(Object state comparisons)
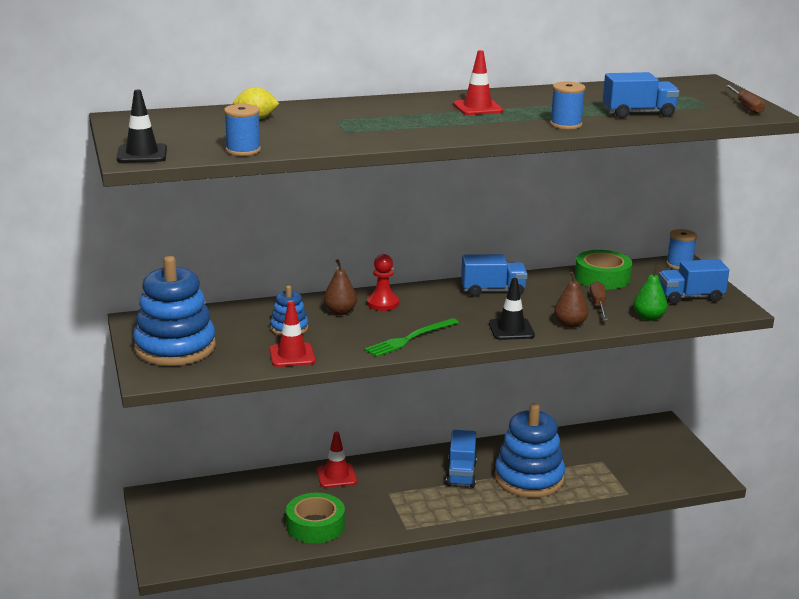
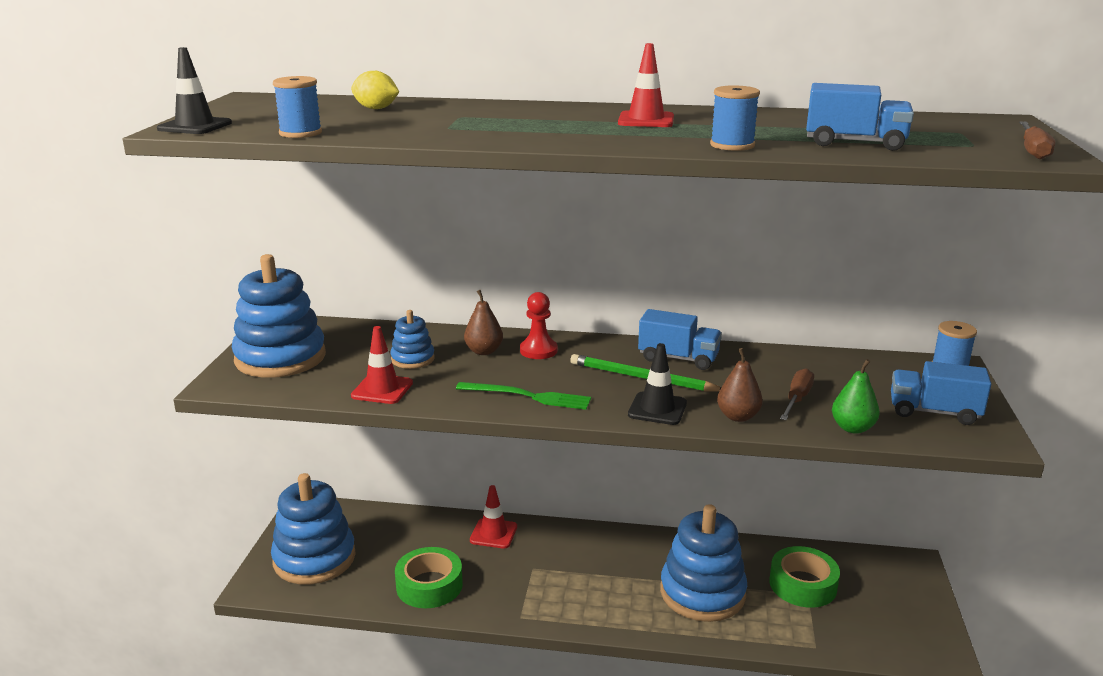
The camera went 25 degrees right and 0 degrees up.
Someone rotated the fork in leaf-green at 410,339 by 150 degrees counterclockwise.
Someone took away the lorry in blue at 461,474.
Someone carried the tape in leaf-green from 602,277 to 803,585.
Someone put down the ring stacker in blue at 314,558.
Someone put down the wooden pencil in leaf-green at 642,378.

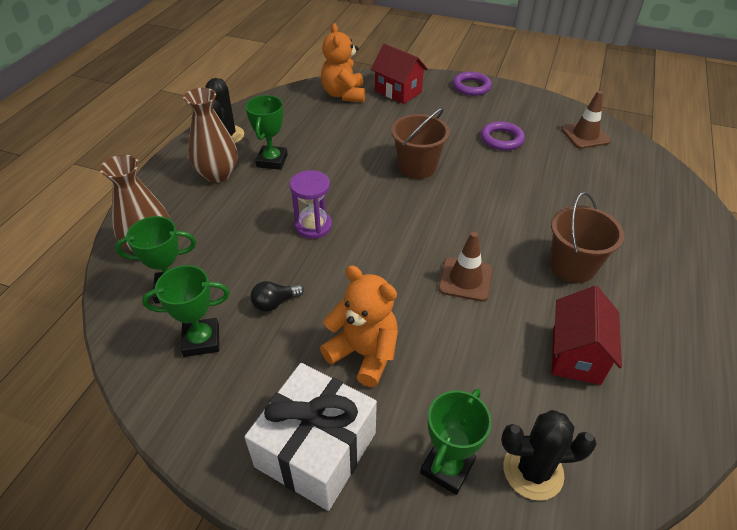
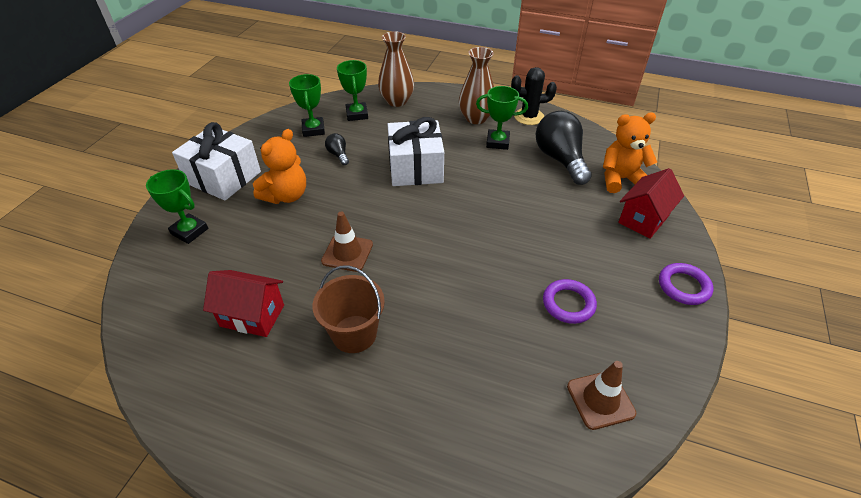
The camera went 90 degrees right and 0 degrees up.
Someone swapped the hourglass in purple at 313,226 for the present in snow-white at 415,168.
Someone took away the pail in russet at 417,167.
Someone took away the prickly plant in black at 533,471.
Someone put down the lightbulb in black at 560,159.

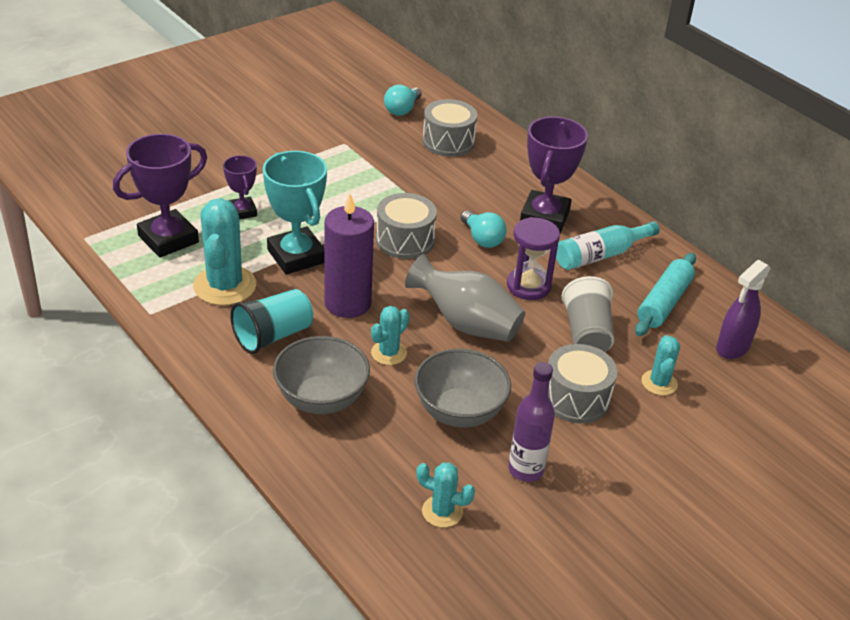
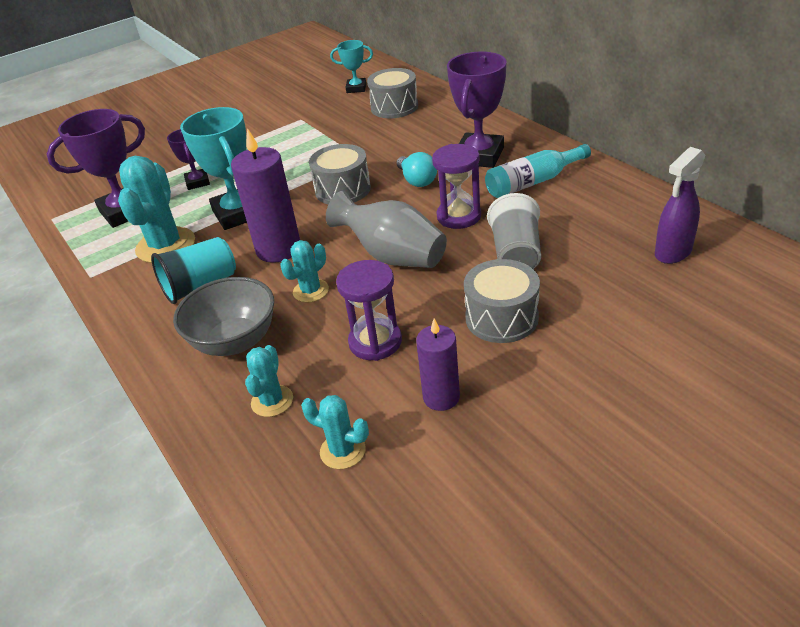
The camera went 10 degrees right and 0 degrees up.
Someone swapped the lightbulb in teal at 402,110 for the prize cup in teal at 356,88.
Someone swapped the deep dish in gray at 459,412 for the hourglass in purple at 375,342.
Someone swapped the bottle in purple at 526,470 for the wax candle in purple at 441,397.
Someone took away the dough roller in teal at 663,303.
Someone carried the prickly plant in teal from 659,383 to 272,401.

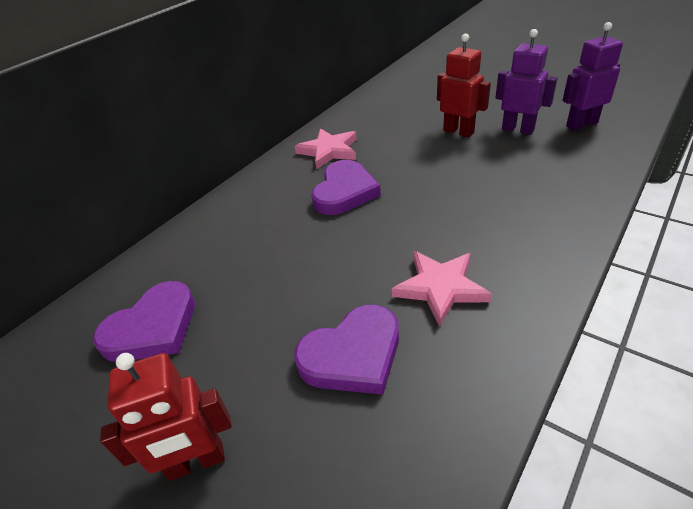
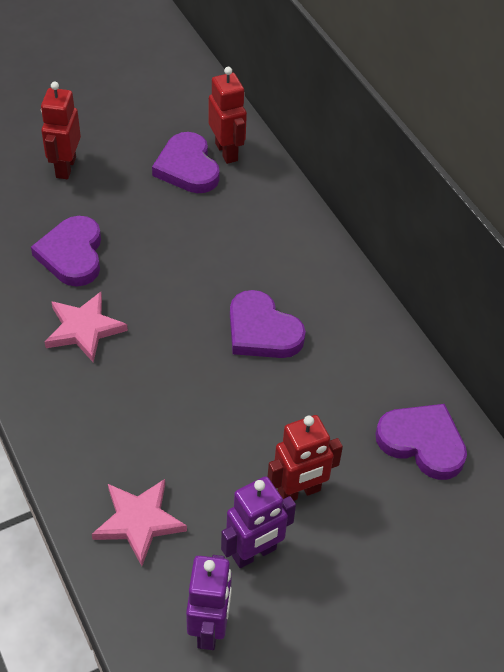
The camera went 110 degrees right and 10 degrees up.
Someone carried the star in rose-pink from 329,151 to 139,521.
Someone put down the robot in scarlet at 227,152.
Someone put down the heart shape in purple at 422,443.

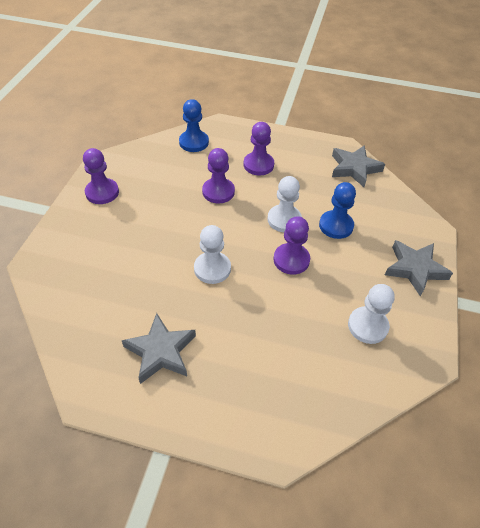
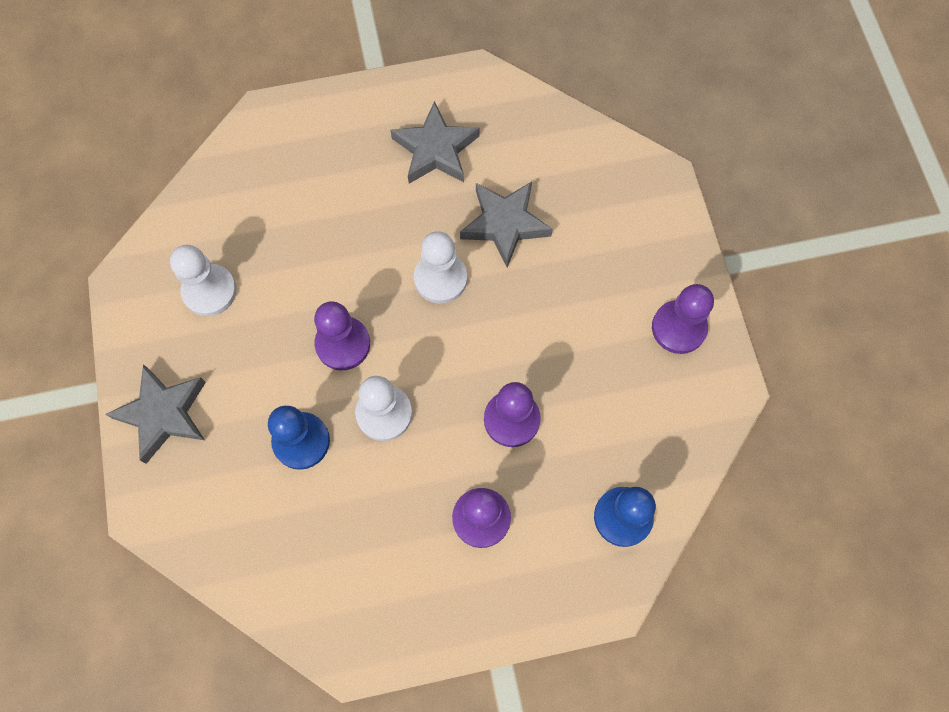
The camera went 155 degrees right and 20 degrees up.
Someone carried the star in gray from 354,168 to 505,224.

• EXERCISE: The answer must be the lines above from the one containing "Someone put down the ring" through the one containing "Someone took away the dough", reproduced exactly, with no pictures and nothing else.

• SOLUTION BELOW:
Someone put down the ring stacker in blue at 314,558.
Someone put down the wooden pencil in leaf-green at 642,378.

The camera went 90 degrees right and 0 degrees up.
Someone swapped the hourglass in purple at 313,226 for the present in snow-white at 415,168.
Someone took away the pail in russet at 417,167.
Someone took away the prickly plant in black at 533,471.
Someone put down the lightbulb in black at 560,159.

The camera went 10 degrees right and 0 degrees up.
Someone swapped the lightbulb in teal at 402,110 for the prize cup in teal at 356,88.
Someone swapped the deep dish in gray at 459,412 for the hourglass in purple at 375,342.
Someone swapped the bottle in purple at 526,470 for the wax candle in purple at 441,397.
Someone took away the dough roller in teal at 663,303.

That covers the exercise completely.